=== Try it ===
Search each line below for "chaussure", then return the lines where it appears.

=== Supplied material ===
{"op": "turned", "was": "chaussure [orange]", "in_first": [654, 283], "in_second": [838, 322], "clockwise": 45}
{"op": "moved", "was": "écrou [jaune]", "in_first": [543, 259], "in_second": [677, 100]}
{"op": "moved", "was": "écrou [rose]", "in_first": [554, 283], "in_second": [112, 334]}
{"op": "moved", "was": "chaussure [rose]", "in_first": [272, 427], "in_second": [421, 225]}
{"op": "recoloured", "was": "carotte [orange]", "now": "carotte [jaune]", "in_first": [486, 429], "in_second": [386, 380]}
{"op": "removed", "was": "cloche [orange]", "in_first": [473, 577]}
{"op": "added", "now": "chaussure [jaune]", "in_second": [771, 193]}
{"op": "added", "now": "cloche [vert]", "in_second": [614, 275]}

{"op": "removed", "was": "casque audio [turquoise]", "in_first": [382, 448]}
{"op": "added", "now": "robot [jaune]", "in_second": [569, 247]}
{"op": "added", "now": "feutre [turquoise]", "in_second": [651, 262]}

==

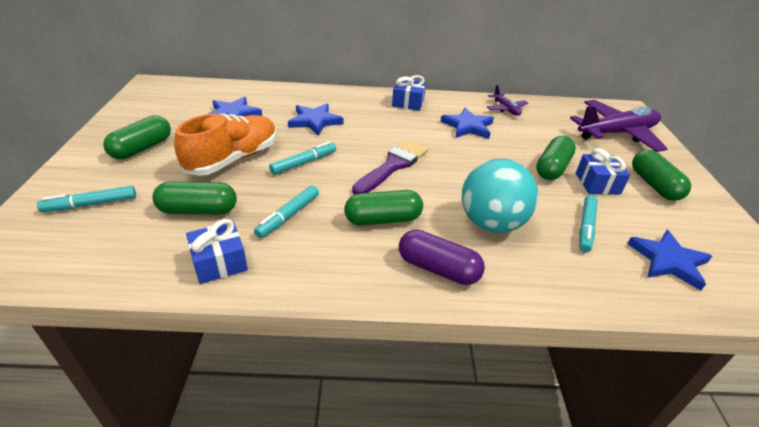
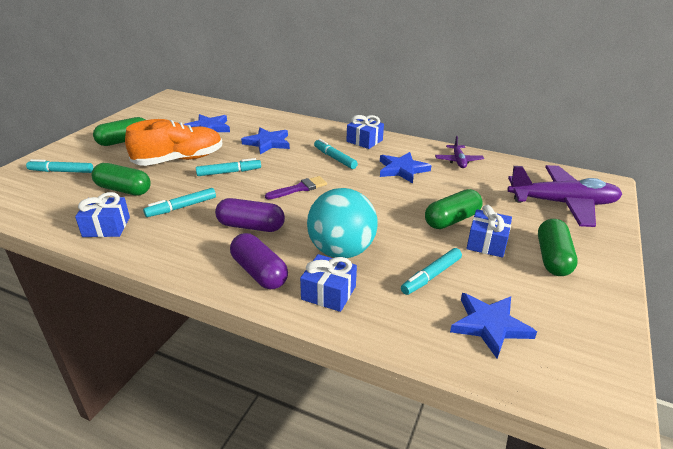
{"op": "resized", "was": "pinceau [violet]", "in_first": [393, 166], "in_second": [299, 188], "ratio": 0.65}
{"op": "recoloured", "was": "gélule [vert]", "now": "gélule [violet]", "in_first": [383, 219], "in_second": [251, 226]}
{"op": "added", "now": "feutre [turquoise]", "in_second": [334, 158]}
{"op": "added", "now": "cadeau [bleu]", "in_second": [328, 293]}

=== Finished task ===
{"op": "turned", "was": "chaussure [orange]", "in_first": [654, 283], "in_second": [838, 322], "clockwise": 45}
{"op": "moved", "was": "chaussure [rose]", "in_first": [272, 427], "in_second": [421, 225]}
{"op": "added", "now": "chaussure [jaune]", "in_second": [771, 193]}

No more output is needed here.